* [Your goal]:
Using the data that follows, return exactly the lines from the one that contains "C11: 47nF (0V, MODE) -> none" through the one that contains "IC21: OR 74HC32", ends included.

[Data records]
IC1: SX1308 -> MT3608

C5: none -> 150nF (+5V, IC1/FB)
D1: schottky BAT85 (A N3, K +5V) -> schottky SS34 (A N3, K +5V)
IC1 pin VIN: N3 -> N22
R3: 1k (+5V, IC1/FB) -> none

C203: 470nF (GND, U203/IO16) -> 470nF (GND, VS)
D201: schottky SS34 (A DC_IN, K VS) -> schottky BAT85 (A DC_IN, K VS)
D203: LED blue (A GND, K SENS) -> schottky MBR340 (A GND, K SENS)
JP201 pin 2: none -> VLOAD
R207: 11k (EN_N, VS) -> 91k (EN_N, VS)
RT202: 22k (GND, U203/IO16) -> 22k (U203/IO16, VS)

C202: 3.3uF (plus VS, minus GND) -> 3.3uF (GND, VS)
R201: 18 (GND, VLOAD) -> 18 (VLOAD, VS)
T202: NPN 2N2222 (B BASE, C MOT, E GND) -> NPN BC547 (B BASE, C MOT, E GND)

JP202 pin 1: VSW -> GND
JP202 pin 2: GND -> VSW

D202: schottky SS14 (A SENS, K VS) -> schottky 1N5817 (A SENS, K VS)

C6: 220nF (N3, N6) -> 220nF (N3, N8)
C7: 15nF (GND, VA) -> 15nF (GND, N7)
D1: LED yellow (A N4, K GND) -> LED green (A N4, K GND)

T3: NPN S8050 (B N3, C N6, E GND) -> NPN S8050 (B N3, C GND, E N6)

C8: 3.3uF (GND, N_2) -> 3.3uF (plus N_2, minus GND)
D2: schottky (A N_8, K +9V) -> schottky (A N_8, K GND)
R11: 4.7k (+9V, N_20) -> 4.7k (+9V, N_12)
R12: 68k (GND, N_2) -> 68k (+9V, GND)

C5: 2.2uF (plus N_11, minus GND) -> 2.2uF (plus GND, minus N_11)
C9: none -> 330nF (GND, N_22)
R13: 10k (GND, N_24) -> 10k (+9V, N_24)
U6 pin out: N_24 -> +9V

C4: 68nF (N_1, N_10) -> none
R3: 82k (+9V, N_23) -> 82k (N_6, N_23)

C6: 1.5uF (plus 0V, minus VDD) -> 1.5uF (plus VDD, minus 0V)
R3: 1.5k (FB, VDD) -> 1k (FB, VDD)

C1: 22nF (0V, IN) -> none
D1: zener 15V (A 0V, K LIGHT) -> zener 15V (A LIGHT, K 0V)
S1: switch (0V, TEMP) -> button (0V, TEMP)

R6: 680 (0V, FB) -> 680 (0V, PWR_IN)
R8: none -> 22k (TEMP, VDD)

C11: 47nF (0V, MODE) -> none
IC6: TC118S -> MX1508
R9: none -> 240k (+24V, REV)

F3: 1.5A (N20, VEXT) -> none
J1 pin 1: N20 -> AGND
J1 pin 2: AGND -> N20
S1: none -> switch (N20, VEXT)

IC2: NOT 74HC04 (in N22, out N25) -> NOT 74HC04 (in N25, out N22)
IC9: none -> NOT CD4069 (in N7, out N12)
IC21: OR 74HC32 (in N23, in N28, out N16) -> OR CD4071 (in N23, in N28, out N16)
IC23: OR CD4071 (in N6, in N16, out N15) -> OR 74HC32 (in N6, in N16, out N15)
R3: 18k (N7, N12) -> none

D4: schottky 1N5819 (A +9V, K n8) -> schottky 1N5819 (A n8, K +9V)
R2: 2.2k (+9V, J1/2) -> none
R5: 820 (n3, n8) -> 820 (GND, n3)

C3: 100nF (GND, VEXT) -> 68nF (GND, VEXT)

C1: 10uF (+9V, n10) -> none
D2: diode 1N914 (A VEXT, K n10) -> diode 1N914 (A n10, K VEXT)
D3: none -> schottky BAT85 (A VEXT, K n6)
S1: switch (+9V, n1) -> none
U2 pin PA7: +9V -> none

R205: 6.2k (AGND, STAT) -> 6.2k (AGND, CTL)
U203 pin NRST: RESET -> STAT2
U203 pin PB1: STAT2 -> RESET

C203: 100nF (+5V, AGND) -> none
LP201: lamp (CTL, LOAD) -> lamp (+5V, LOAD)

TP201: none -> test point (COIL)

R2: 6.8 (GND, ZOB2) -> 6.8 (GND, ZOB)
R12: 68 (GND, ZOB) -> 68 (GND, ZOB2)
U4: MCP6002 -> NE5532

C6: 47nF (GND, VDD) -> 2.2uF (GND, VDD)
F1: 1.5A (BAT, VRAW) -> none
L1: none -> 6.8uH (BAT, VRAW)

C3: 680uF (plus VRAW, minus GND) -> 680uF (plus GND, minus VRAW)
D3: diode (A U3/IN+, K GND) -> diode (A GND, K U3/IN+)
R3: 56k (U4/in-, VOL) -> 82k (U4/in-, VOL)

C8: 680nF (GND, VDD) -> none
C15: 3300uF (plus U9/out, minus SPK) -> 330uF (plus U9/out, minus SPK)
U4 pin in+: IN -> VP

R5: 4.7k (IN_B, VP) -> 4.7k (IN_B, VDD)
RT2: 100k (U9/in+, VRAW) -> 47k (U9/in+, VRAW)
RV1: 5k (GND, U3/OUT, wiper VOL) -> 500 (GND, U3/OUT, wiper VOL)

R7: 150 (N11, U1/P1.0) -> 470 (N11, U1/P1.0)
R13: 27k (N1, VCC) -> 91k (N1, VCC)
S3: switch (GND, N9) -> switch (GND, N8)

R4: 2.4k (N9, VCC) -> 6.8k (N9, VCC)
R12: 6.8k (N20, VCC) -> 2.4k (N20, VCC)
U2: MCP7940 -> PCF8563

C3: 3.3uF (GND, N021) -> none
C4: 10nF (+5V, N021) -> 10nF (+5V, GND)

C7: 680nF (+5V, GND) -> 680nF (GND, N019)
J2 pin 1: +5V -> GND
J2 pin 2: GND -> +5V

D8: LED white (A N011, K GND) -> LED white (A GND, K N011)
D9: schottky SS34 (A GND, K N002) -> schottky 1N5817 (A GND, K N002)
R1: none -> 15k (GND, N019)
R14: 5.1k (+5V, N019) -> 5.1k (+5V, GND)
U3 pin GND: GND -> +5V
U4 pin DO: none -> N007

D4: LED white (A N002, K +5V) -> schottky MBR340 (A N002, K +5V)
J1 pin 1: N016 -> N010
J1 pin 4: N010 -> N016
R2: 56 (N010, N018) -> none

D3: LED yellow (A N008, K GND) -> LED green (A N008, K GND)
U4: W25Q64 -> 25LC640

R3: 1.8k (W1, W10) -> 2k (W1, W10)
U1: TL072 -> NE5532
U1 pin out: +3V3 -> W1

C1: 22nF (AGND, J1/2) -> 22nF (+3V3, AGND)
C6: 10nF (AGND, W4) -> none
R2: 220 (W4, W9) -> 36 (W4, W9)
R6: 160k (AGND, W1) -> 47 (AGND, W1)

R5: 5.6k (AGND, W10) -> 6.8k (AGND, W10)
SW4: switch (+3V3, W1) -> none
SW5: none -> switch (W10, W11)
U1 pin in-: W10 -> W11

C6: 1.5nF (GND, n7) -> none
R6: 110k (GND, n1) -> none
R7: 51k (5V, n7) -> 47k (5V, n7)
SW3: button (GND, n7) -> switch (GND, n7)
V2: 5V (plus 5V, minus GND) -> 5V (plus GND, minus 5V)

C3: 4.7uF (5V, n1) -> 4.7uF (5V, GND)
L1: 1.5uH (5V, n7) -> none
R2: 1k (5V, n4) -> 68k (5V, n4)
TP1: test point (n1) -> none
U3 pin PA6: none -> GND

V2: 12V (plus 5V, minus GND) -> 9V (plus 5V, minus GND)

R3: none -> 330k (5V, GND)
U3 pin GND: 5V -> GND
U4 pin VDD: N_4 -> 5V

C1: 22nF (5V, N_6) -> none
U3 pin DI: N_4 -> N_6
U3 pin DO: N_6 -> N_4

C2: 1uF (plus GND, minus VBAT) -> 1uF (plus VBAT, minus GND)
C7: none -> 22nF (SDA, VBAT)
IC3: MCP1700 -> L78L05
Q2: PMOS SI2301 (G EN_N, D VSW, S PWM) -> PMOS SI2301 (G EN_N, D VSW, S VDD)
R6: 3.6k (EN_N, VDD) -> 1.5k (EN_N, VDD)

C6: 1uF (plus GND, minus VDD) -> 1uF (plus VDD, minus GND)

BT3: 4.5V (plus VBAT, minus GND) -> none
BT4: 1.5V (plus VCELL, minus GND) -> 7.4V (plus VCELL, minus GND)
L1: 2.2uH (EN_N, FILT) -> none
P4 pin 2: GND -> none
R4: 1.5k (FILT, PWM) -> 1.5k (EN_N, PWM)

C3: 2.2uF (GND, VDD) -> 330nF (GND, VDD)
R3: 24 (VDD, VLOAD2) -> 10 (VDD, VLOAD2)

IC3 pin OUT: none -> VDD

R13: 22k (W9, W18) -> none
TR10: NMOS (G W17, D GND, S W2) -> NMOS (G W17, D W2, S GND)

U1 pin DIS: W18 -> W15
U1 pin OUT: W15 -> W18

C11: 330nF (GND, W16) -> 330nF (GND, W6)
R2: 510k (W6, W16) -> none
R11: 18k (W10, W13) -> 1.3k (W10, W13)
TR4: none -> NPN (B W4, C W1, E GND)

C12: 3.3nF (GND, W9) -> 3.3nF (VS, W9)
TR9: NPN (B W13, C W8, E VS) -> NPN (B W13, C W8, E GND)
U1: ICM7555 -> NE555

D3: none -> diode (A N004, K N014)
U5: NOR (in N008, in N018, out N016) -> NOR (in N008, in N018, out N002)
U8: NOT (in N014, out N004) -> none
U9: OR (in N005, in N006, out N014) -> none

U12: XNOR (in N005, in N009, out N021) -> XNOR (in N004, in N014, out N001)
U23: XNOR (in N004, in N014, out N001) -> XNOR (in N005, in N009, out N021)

* [Solution]:
C11: 47nF (0V, MODE) -> none
IC6: TC118S -> MX1508
R9: none -> 240k (+24V, REV)

F3: 1.5A (N20, VEXT) -> none
J1 pin 1: N20 -> AGND
J1 pin 2: AGND -> N20
S1: none -> switch (N20, VEXT)

IC2: NOT 74HC04 (in N22, out N25) -> NOT 74HC04 (in N25, out N22)
IC9: none -> NOT CD4069 (in N7, out N12)
IC21: OR 74HC32 (in N23, in N28, out N16) -> OR CD4071 (in N23, in N28, out N16)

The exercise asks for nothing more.